### ASSIGNMENT:
Among the lines below, restate word for word only those from the line with "green circle: moved 10 px left" through the line with "black arrow: rotated", with both end lines kept.

### RECORDS SHOWN:

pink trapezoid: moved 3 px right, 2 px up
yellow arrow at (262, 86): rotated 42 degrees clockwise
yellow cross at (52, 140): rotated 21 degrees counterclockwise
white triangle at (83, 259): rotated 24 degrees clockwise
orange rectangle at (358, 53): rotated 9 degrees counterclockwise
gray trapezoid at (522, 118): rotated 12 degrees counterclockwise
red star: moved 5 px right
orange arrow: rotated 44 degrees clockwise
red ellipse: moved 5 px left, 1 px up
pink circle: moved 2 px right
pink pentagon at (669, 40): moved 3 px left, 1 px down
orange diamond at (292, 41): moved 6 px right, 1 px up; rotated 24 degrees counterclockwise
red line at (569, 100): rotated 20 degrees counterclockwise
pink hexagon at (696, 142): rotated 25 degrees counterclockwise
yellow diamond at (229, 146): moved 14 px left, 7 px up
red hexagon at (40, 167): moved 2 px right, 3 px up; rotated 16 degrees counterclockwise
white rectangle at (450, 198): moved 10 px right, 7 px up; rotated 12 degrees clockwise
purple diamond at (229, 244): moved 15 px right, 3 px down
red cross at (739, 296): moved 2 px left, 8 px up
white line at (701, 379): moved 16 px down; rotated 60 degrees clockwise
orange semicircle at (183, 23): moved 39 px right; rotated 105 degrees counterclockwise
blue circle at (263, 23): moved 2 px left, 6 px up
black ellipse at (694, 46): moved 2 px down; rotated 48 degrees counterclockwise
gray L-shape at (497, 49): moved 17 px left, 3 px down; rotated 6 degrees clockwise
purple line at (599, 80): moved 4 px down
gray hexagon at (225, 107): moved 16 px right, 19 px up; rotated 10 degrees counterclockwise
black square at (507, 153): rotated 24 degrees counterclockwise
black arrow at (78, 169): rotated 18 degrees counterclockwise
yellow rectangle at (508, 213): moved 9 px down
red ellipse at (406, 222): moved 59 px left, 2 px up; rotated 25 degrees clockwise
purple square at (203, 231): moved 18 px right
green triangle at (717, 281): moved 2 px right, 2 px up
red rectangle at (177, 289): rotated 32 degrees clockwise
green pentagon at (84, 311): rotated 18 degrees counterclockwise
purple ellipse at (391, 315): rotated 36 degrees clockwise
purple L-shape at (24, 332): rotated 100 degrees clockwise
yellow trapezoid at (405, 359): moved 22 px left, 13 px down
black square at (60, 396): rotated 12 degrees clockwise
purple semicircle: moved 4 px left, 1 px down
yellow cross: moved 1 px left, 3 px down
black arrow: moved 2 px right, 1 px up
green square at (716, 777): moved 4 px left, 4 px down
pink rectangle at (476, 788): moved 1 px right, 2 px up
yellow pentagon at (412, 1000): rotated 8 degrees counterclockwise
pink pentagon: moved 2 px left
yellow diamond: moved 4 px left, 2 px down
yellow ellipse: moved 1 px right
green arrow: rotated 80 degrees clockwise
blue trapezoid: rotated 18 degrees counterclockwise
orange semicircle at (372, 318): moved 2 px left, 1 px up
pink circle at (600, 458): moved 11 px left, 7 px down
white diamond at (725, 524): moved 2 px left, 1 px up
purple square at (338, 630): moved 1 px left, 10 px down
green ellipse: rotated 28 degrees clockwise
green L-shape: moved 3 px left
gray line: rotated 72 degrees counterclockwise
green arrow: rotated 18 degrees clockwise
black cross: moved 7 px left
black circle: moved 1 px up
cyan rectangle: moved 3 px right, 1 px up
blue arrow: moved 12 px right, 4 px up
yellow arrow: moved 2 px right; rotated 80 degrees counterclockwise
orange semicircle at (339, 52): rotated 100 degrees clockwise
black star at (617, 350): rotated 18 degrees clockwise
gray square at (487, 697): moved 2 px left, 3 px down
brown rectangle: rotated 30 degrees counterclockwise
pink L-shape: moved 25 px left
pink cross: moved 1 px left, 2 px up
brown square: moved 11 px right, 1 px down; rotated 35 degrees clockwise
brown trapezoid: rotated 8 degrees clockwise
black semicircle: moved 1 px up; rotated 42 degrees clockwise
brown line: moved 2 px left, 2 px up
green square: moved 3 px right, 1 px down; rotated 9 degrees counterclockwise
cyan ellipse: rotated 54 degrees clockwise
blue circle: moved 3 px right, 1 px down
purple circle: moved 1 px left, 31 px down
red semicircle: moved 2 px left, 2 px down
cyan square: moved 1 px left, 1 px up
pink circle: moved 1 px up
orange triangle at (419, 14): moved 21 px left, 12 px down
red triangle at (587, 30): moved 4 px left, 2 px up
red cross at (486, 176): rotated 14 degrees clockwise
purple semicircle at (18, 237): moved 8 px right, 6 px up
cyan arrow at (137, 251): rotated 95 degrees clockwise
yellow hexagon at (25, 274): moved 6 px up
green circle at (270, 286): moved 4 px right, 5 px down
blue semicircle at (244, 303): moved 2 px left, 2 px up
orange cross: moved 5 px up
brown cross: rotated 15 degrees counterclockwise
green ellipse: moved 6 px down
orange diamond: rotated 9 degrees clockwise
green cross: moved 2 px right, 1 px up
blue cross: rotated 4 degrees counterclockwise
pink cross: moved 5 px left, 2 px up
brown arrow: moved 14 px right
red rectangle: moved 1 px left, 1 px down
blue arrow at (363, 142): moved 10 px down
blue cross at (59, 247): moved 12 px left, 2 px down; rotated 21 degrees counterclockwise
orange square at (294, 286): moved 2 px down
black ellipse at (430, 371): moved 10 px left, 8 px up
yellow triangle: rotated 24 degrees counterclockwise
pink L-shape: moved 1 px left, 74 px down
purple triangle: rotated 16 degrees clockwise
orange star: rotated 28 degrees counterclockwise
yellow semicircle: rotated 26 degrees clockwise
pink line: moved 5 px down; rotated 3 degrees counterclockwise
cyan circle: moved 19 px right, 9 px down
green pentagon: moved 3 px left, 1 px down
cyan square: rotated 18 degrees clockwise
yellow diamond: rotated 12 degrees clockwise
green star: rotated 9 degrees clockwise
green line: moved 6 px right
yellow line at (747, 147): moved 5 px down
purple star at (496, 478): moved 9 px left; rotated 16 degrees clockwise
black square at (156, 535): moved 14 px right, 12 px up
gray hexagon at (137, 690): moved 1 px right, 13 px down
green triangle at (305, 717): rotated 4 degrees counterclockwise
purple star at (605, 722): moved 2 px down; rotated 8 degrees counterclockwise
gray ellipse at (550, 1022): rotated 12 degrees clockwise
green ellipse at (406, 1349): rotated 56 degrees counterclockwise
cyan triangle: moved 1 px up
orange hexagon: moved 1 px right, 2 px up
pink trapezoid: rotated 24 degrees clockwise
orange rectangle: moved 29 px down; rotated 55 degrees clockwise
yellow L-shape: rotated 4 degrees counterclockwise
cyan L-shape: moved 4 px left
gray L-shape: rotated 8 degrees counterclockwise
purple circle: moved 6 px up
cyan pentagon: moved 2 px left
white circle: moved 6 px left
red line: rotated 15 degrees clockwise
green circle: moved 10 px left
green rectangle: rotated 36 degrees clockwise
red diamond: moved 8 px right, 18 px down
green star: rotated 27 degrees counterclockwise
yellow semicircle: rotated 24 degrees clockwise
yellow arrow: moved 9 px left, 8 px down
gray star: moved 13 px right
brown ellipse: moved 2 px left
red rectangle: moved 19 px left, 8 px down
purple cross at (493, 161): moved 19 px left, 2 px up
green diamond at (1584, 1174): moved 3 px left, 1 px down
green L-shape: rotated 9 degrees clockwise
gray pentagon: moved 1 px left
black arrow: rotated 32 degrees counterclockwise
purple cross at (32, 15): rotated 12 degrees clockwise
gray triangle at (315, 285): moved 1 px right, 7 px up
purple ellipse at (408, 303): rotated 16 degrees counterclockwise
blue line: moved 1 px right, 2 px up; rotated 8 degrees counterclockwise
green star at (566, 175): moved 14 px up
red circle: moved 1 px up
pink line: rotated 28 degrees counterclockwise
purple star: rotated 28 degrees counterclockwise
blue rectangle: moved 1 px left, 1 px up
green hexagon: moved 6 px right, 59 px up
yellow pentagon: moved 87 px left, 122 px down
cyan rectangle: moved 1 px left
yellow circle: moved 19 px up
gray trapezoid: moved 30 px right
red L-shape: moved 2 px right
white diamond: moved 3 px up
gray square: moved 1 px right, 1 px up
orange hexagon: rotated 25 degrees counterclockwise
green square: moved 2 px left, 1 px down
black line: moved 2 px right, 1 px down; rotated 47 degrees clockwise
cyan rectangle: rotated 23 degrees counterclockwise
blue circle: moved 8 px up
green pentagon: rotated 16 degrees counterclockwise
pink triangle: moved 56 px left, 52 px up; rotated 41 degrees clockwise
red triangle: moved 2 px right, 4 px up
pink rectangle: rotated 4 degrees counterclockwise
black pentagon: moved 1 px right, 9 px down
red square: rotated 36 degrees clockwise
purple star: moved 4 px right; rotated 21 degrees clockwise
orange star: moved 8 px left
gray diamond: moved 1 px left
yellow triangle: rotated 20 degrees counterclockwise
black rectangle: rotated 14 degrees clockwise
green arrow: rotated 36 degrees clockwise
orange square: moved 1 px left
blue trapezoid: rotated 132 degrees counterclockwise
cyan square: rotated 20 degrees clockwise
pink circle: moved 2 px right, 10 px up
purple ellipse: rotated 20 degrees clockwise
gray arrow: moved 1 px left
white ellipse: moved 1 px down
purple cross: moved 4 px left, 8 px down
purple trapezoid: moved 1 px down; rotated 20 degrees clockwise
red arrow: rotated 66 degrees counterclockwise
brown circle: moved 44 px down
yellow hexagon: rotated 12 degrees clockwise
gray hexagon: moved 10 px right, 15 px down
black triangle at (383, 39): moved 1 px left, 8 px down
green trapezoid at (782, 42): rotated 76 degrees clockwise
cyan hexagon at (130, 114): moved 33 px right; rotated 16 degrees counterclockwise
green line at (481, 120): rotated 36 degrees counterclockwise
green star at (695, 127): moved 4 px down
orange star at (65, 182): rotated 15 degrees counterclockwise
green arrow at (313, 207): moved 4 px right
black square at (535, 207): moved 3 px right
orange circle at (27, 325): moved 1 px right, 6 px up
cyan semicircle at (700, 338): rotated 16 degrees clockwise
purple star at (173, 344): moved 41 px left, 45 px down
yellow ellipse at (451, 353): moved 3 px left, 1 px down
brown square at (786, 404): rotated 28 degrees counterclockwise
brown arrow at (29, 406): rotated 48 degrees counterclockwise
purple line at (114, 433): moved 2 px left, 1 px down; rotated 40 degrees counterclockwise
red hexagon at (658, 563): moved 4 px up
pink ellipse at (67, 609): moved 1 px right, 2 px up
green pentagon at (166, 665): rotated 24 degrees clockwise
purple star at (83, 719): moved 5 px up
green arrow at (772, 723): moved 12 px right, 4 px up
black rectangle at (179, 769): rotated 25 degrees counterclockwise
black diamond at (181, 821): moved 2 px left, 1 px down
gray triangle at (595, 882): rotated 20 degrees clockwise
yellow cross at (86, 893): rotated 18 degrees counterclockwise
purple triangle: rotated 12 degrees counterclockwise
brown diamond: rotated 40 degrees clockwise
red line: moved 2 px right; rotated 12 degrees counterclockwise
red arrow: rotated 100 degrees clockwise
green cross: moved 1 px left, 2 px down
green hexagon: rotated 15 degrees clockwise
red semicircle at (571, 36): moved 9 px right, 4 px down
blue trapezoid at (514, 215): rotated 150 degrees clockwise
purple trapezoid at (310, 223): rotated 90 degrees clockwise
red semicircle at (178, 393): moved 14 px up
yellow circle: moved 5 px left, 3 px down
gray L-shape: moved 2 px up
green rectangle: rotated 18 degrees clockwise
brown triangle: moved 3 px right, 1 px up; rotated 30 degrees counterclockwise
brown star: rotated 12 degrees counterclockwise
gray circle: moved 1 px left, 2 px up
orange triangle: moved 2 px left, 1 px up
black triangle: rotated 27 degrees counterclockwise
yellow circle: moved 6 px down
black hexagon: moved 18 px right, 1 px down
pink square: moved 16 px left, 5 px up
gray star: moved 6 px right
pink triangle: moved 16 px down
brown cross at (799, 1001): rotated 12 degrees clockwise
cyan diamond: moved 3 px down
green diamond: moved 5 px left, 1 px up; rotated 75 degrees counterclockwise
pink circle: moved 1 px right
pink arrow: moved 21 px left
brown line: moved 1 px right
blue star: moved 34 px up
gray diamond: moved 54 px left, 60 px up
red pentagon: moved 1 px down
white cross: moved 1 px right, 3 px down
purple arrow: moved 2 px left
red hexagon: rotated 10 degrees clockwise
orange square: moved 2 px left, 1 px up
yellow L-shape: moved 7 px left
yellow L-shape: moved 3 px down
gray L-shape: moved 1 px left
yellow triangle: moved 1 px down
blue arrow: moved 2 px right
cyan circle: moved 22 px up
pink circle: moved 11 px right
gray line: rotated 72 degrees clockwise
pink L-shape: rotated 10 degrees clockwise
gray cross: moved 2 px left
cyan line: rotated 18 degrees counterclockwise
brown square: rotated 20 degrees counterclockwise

### RESULT:
green circle: moved 10 px left
green rectangle: rotated 36 degrees clockwise
red diamond: moved 8 px right, 18 px down
green star: rotated 27 degrees counterclockwise
yellow semicircle: rotated 24 degrees clockwise
yellow arrow: moved 9 px left, 8 px down
gray star: moved 13 px right
brown ellipse: moved 2 px left
red rectangle: moved 19 px left, 8 px down
purple cross at (493, 161): moved 19 px left, 2 px up
green diamond at (1584, 1174): moved 3 px left, 1 px down
green L-shape: rotated 9 degrees clockwise
gray pentagon: moved 1 px left
black arrow: rotated 32 degrees counterclockwise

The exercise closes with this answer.